» **Set exercise**: Please render all of the material below as a Markdown table with the columns "Row" and "Line", giving each nonblank line its own numbered row. Leave the pictures out of the table.

» **Spatial reasoning question data**:
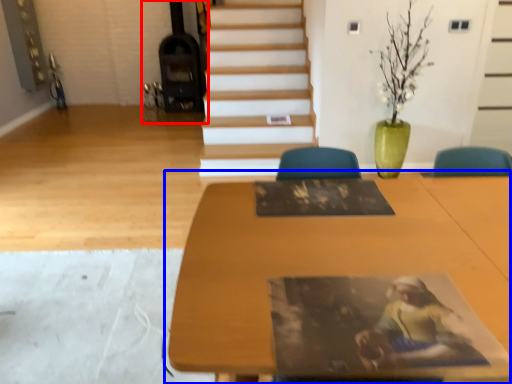
Question: Which object appears closest to the camera in this image, fireplace (highlighted by a red box) or table (highlighted by a blue box)?

Choices:
 (A) fireplace
 (B) table

Answer: (B)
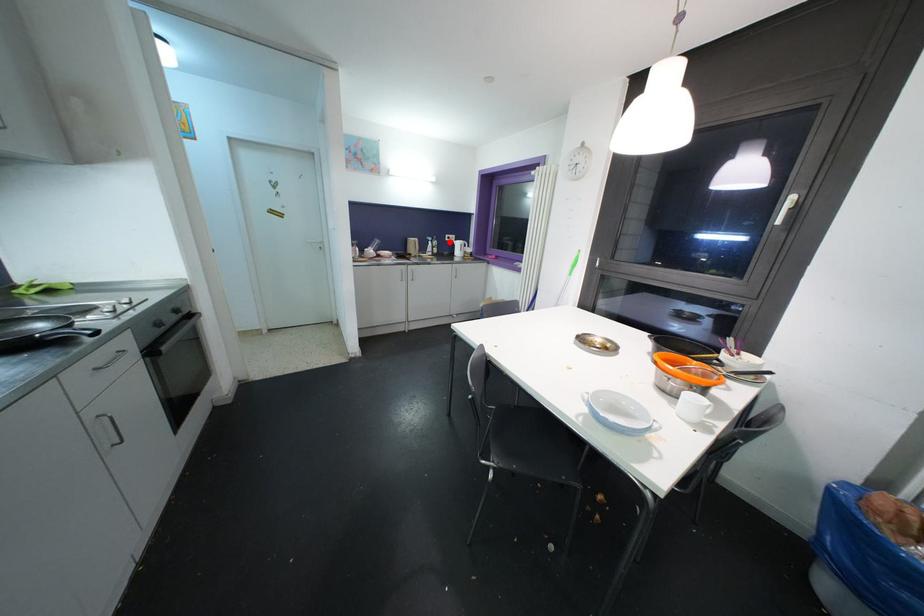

» **Solution to this problem**:
| Row | Line |
|---|---|
| 1 | Question: Which object appears closest to the camera in this image, fireplace (highlighted by a red box) or table (highlighted by a blue box)? |
| 2 | Choices: |
| 3 |  (A) fireplace |
| 4 |  (B) table |
| 5 | Answer: (B) |